** Stored data follows **
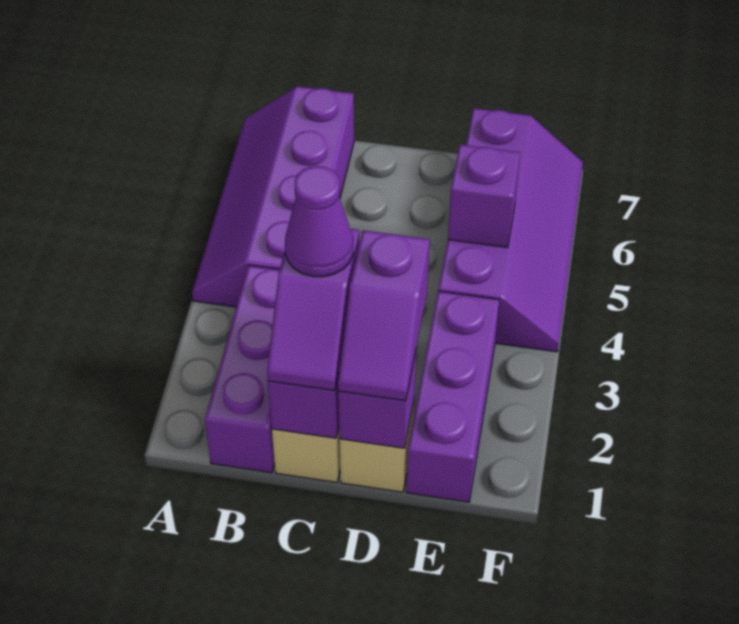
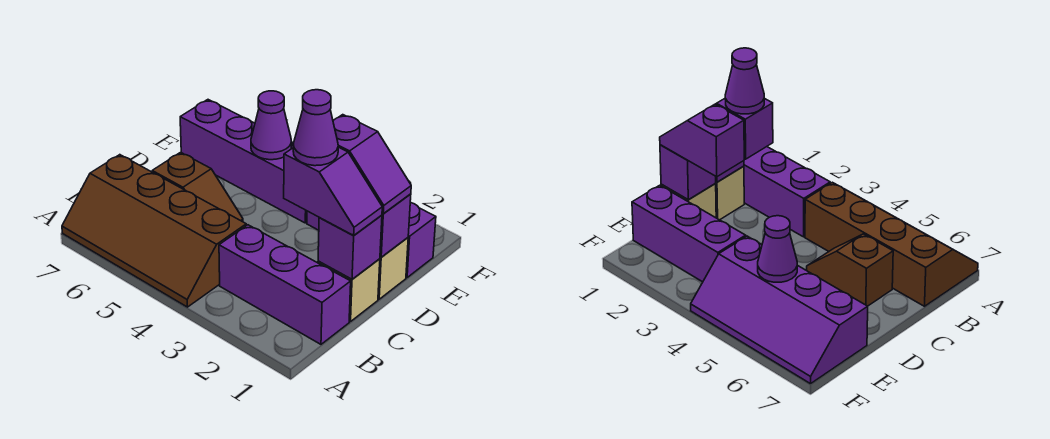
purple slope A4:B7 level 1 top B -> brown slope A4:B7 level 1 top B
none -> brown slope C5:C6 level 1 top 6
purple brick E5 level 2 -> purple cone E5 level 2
** End of Stored data **
» Requirement
Reproduce the material exactly. Pictures stay out.

» The answer
purple slope A4:B7 level 1 top B -> brown slope A4:B7 level 1 top B
none -> brown slope C5:C6 level 1 top 6
purple brick E5 level 2 -> purple cone E5 level 2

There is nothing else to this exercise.